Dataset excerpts
Content starts

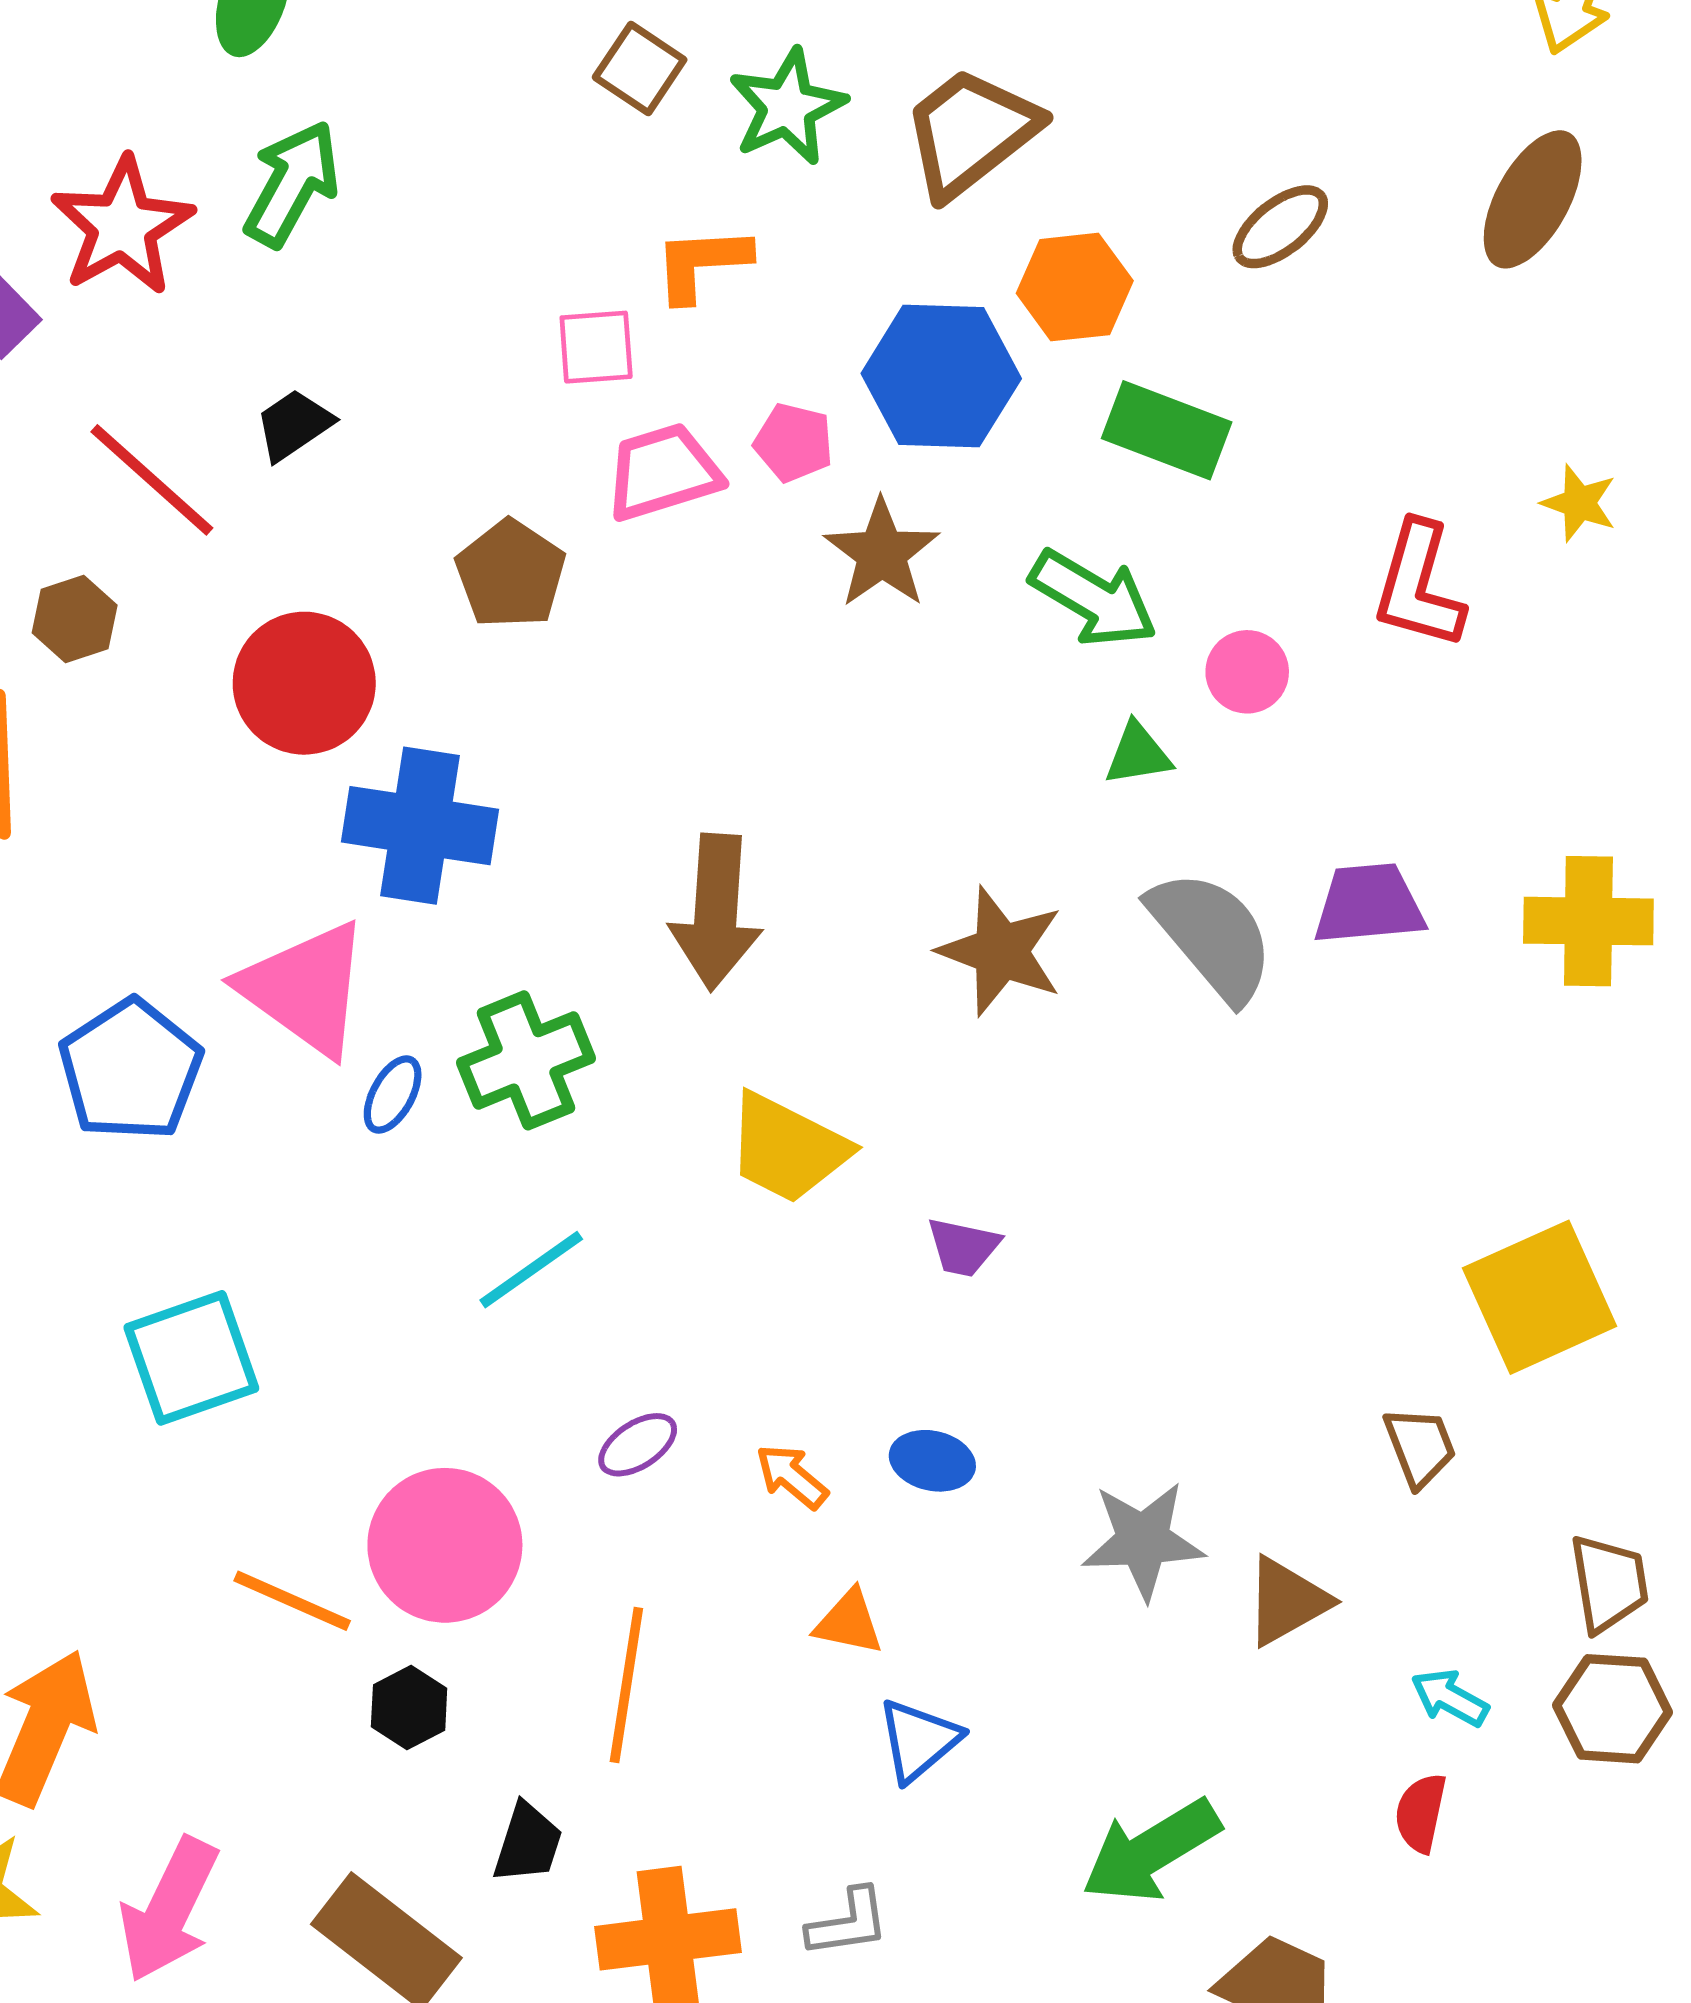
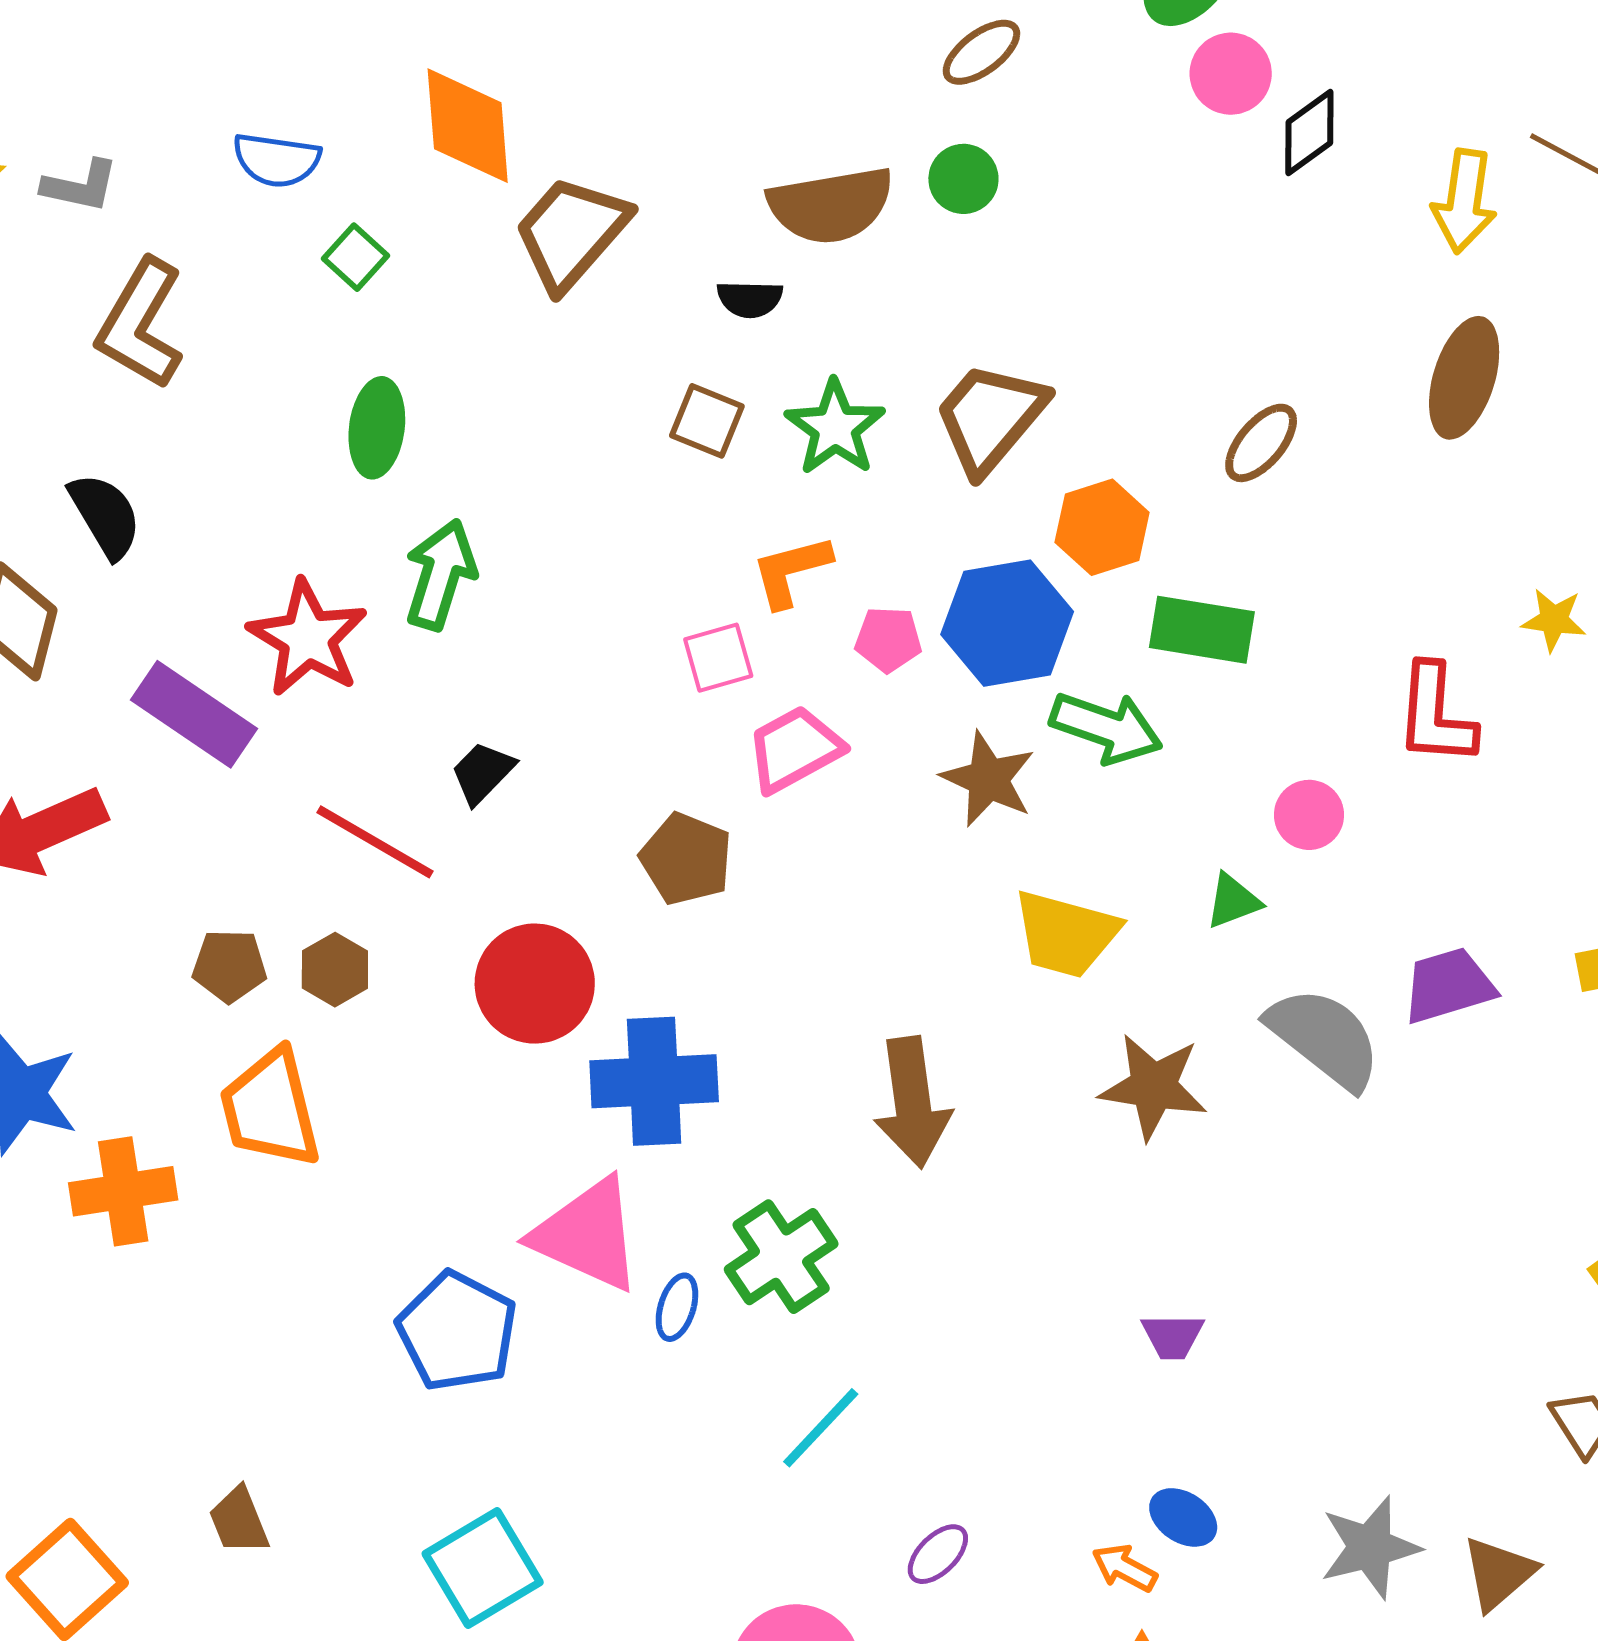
pink pentagon: (794, 443) -> (888, 639), moved
green arrow: (1093, 598) -> (1106, 728), moved
yellow trapezoid: (787, 1148) -> (1066, 934), moved
cyan square: (191, 1358) -> (483, 1568), moved
blue ellipse: (932, 1461) -> (1183, 1517), turned 32
orange arrow: (792, 1476) -> (1124, 1568), moved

Content ends

**What the task asks:** Your answer must be the entries repeated exactly, with no pictures.

**Output of the task:**
pink pentagon: (794, 443) -> (888, 639), moved
green arrow: (1093, 598) -> (1106, 728), moved
yellow trapezoid: (787, 1148) -> (1066, 934), moved
cyan square: (191, 1358) -> (483, 1568), moved
blue ellipse: (932, 1461) -> (1183, 1517), turned 32
orange arrow: (792, 1476) -> (1124, 1568), moved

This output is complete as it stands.